### WHAT TO DO
Please repeat the data below exactly, with the pictures removed.

### STORED DATA

=== Begin Enclosure ===

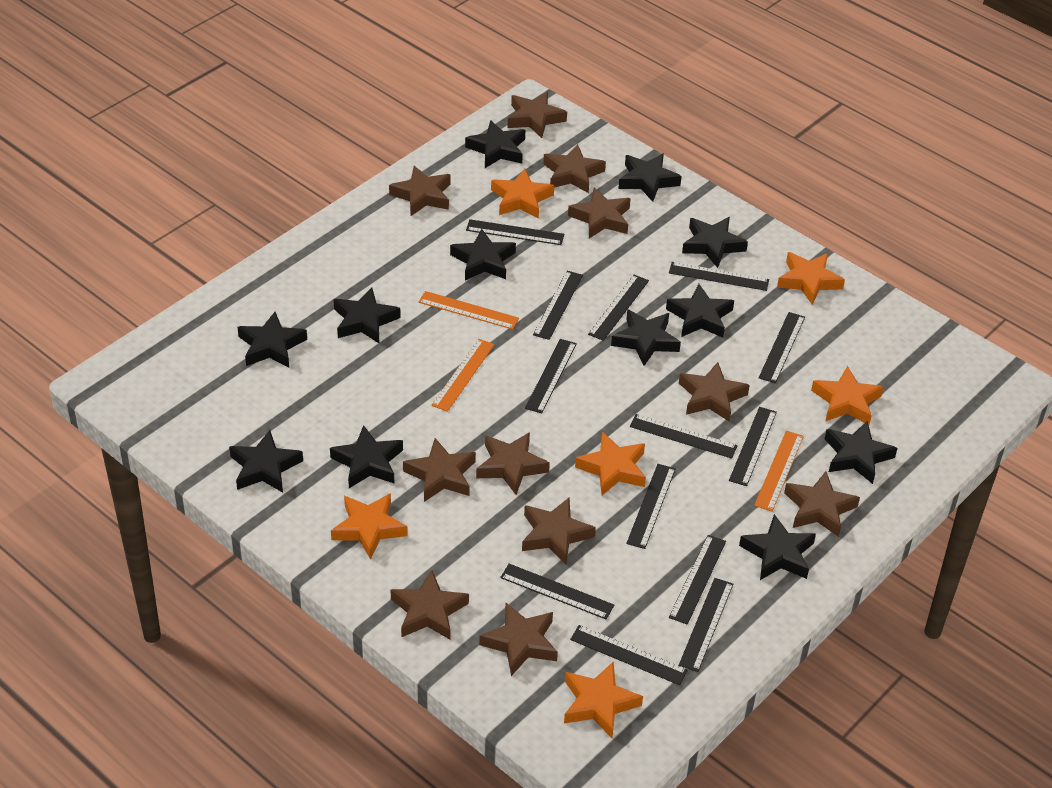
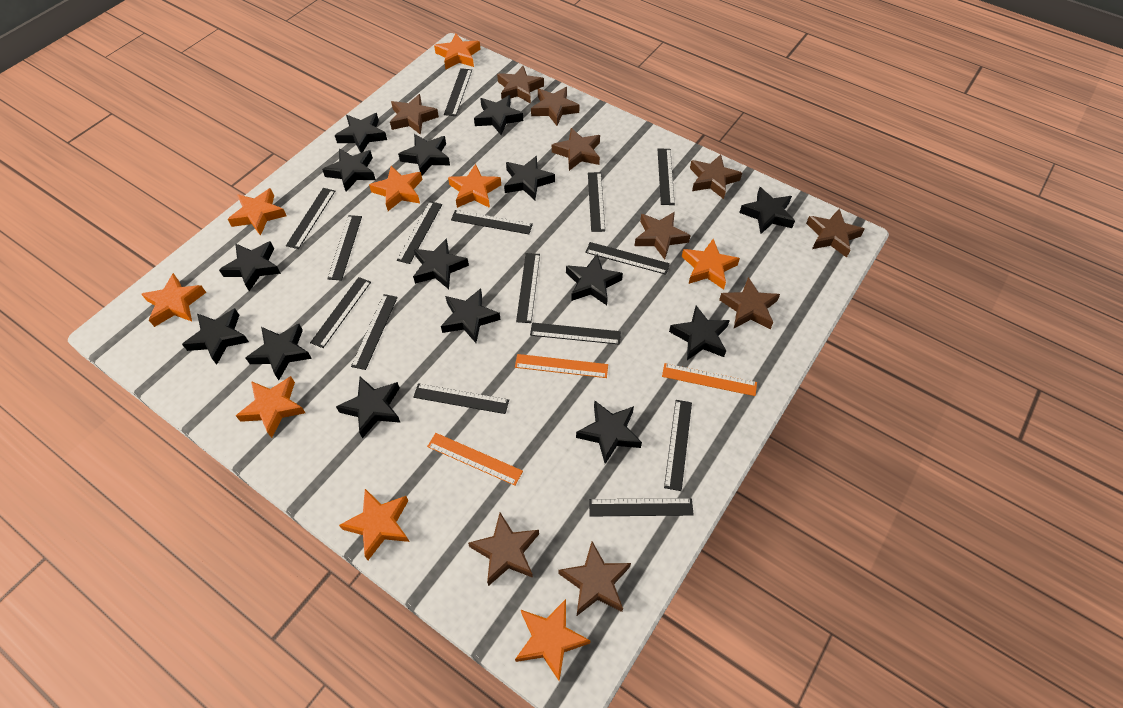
black ruler: 13 -> 15
black star: 12 -> 15
brown star: 11 -> 10
orange star: 6 -> 9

=== End Enclosure ===

### YOUR SOLUTION
black ruler: 13 -> 15
black star: 12 -> 15
brown star: 11 -> 10
orange star: 6 -> 9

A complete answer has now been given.